What you have to do
Whenever a line in the entries below contains the string "grün", copy that line.

(Records supplied begins)

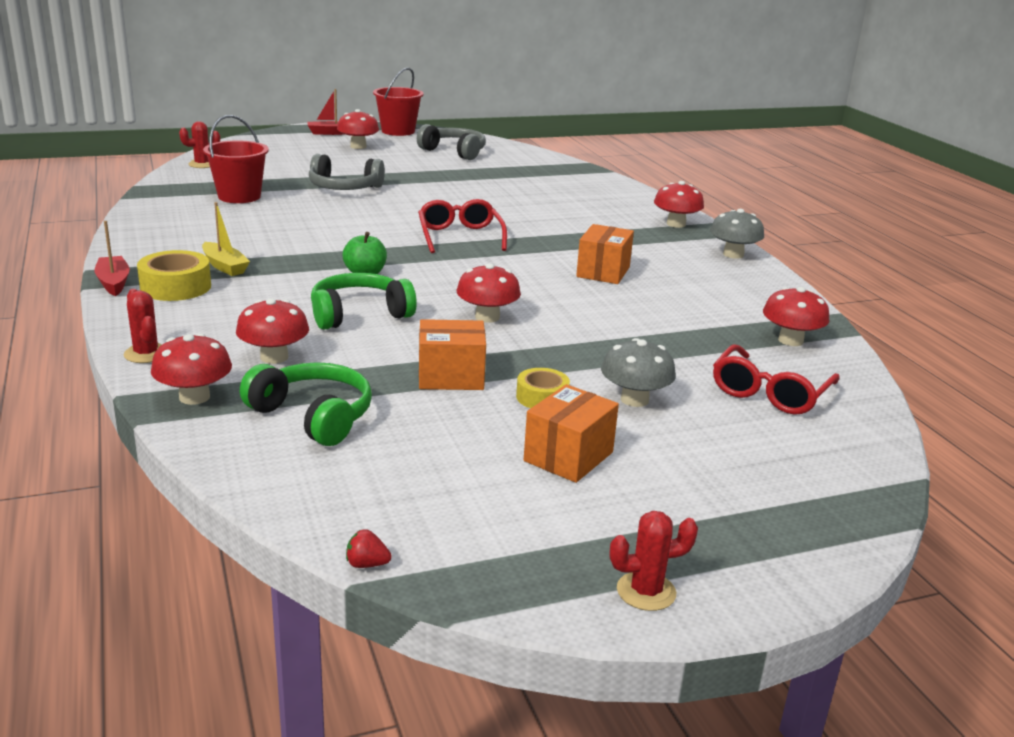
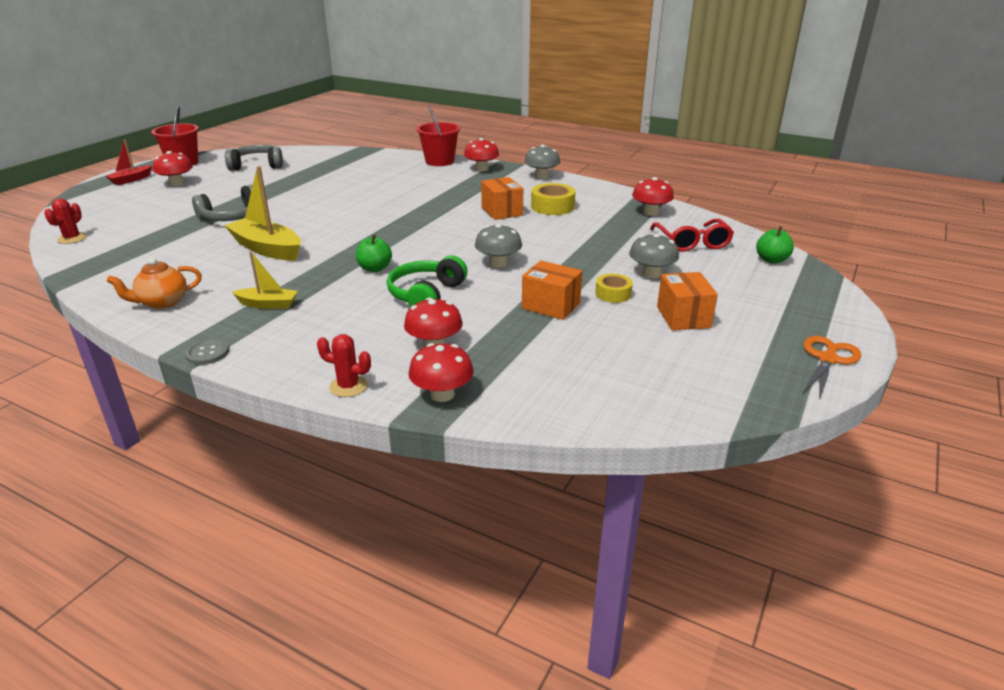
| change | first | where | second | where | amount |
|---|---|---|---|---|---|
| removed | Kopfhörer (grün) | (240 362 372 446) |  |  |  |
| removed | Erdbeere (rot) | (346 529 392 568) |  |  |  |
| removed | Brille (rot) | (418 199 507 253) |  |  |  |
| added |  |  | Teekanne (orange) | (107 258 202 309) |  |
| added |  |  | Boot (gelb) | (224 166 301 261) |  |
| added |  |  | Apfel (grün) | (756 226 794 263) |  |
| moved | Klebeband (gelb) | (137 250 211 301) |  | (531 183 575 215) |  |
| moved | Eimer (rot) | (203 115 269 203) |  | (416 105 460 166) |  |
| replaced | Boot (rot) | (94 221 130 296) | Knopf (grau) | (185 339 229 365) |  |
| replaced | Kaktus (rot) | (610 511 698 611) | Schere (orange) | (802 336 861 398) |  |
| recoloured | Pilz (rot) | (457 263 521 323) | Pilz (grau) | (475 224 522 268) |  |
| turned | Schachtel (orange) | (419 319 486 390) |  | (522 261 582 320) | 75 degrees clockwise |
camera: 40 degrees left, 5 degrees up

(Records supplied ends)

Exercise result
| removed | Kopfhörer (grün) | (240 362 372 446) |  |  |  |
| added |  |  | Apfel (grün) | (756 226 794 263) |  |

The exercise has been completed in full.